DIRECTIONS FOR THIS TASK - Every record needs to be repeated exactly; its pictures do not.

____ INPUT

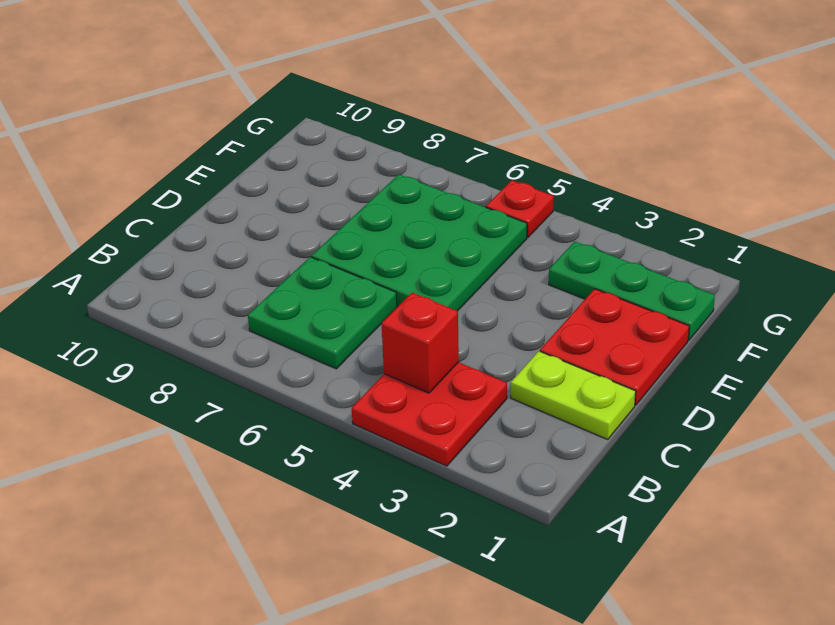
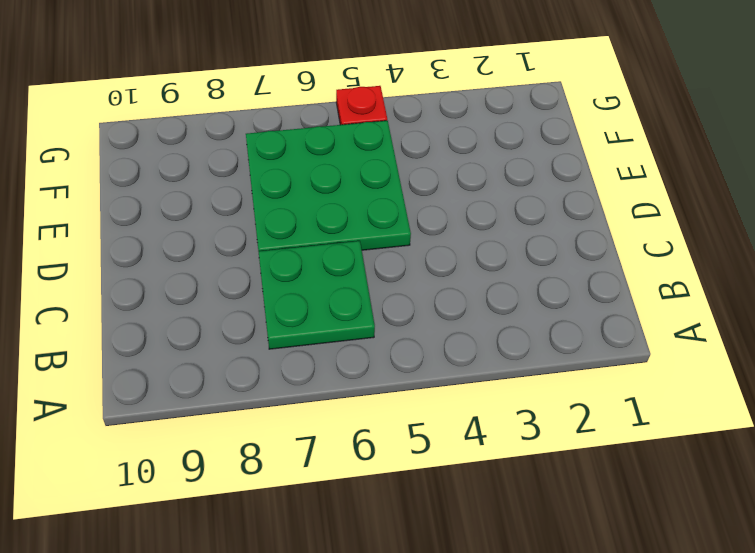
none -> red plate A3:B4 level 1
none -> lime plate C1:C2 level 1

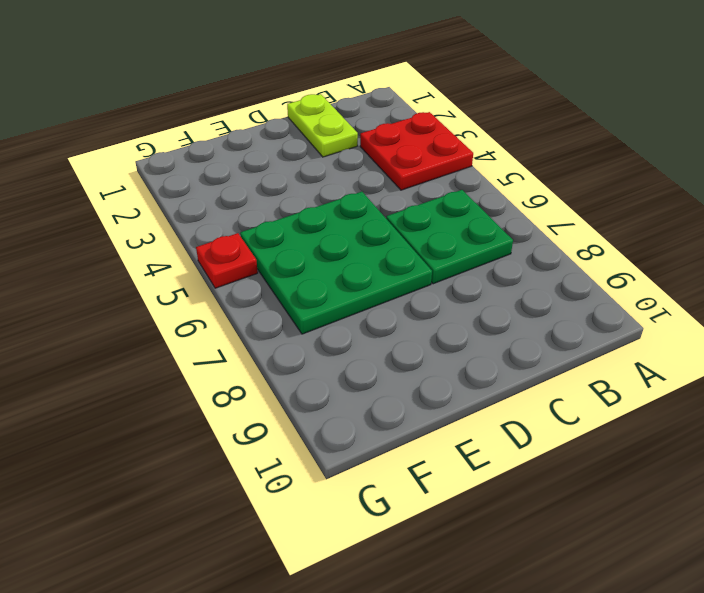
none -> red plate D1:E2 level 1
none -> green plate F1:F3 level 1

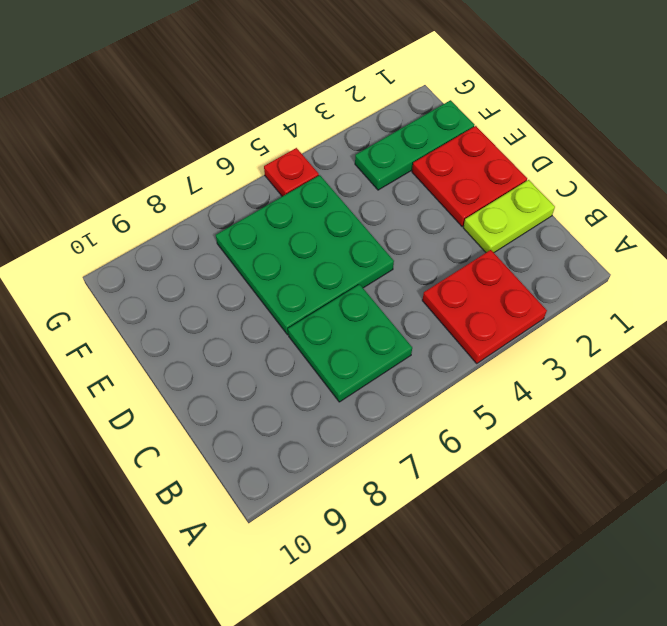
none -> red brick B4 level 2

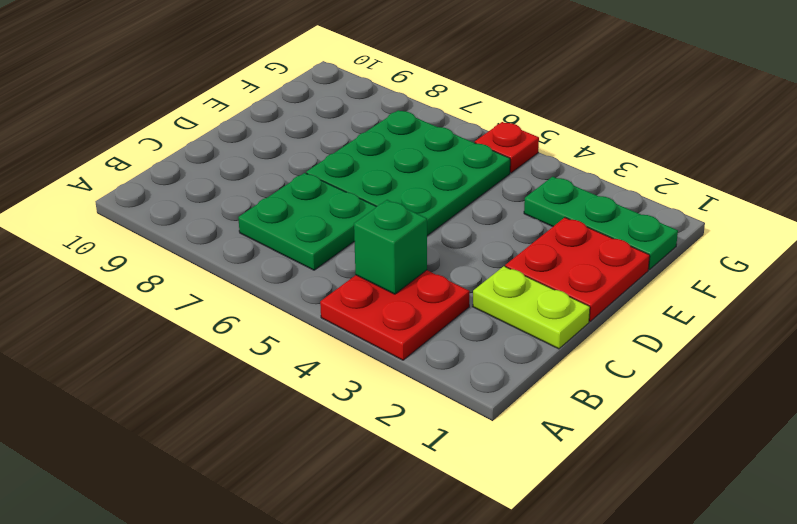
green brick B4 level 2 -> red brick B4 level 2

________

RESPONSE AREA -
none -> red plate A3:B4 level 1
none -> lime plate C1:C2 level 1

none -> red plate D1:E2 level 1
none -> green plate F1:F3 level 1

none -> red brick B4 level 2

green brick B4 level 2 -> red brick B4 level 2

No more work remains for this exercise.